DATA SUPPLIED –
..............................

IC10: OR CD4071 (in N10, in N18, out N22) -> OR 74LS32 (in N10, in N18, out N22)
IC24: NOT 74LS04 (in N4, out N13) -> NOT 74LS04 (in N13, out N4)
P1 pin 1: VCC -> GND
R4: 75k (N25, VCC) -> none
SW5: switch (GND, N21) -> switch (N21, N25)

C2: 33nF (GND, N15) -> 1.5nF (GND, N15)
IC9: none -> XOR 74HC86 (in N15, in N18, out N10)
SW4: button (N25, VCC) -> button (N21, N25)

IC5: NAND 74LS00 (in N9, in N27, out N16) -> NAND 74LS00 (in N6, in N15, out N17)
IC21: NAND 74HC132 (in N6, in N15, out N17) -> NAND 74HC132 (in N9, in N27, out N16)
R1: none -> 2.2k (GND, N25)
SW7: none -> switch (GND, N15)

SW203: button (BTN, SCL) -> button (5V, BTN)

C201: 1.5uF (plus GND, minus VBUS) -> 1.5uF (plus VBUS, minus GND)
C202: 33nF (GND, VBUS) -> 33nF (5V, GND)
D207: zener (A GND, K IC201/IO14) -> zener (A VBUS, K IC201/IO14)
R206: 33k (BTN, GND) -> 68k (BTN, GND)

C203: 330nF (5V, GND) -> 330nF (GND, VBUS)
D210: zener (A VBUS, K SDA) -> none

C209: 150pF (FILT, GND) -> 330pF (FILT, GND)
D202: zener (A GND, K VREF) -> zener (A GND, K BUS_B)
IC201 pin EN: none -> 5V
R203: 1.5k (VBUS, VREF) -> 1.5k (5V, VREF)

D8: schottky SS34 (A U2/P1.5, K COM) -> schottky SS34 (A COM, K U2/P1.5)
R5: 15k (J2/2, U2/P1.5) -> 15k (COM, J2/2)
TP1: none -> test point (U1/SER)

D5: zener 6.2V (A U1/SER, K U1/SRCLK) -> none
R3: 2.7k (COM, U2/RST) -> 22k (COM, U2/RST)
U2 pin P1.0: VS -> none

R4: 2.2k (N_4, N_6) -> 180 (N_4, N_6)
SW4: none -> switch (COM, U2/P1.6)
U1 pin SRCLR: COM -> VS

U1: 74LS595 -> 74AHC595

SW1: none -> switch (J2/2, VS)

..............................

TASK GOAL – Above are the lines; repeat exactly the ones from the line containing "IC5: NAND 74LS00" down to the line containing "R203: 1.5k (VBUS, VREF) -> 1.5k (5V, VREF)", both inclusive.

RESPONSE AREA –
IC5: NAND 74LS00 (in N9, in N27, out N16) -> NAND 74LS00 (in N6, in N15, out N17)
IC21: NAND 74HC132 (in N6, in N15, out N17) -> NAND 74HC132 (in N9, in N27, out N16)
R1: none -> 2.2k (GND, N25)
SW7: none -> switch (GND, N15)

SW203: button (BTN, SCL) -> button (5V, BTN)

C201: 1.5uF (plus GND, minus VBUS) -> 1.5uF (plus VBUS, minus GND)
C202: 33nF (GND, VBUS) -> 33nF (5V, GND)
D207: zener (A GND, K IC201/IO14) -> zener (A VBUS, K IC201/IO14)
R206: 33k (BTN, GND) -> 68k (BTN, GND)

C203: 330nF (5V, GND) -> 330nF (GND, VBUS)
D210: zener (A VBUS, K SDA) -> none

C209: 150pF (FILT, GND) -> 330pF (FILT, GND)
D202: zener (A GND, K VREF) -> zener (A GND, K BUS_B)
IC201 pin EN: none -> 5V
R203: 1.5k (VBUS, VREF) -> 1.5k (5V, VREF)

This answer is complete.